--- DATA RECORDS Enclosed Below ---

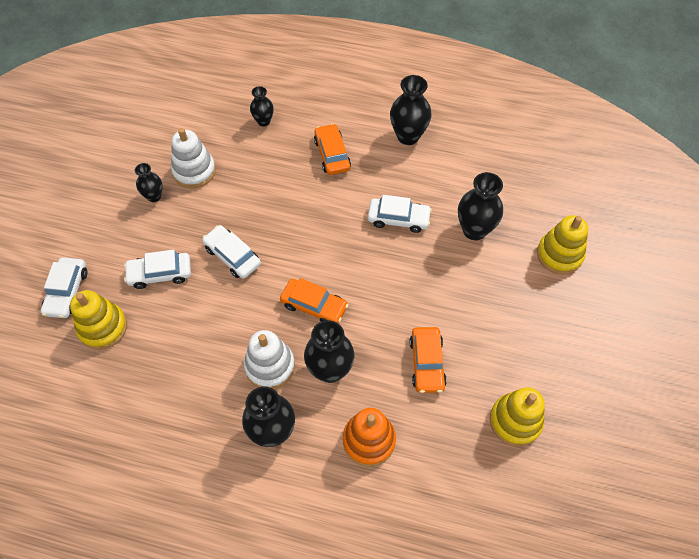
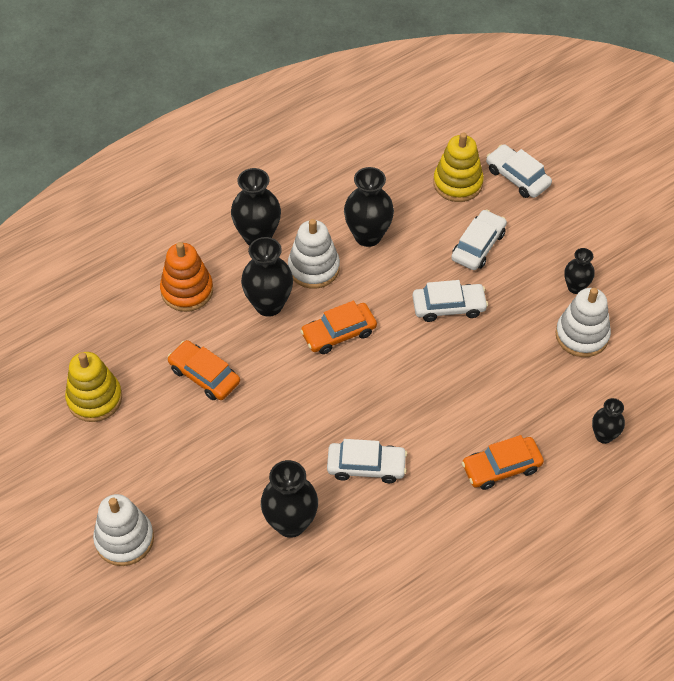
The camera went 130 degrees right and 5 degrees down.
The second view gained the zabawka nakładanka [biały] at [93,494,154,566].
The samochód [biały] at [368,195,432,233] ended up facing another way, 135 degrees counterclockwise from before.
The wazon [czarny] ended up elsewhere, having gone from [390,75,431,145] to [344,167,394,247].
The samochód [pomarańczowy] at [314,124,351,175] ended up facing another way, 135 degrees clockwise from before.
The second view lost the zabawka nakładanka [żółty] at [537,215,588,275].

--- End of Enclosed DATA RECORDS ---

- **TASK DETAILS**
Among the records above, only the lines between the line holding "The samochód [biały]" and the line holding "The wazon [czarny]", inclusive, are to be output, exactly as written.

- **SOLUTION TO THIS EXERCISE**
The samochód [biały] at [368,195,432,233] ended up facing another way, 135 degrees counterclockwise from before.
The wazon [czarny] ended up elsewhere, having gone from [390,75,431,145] to [344,167,394,247].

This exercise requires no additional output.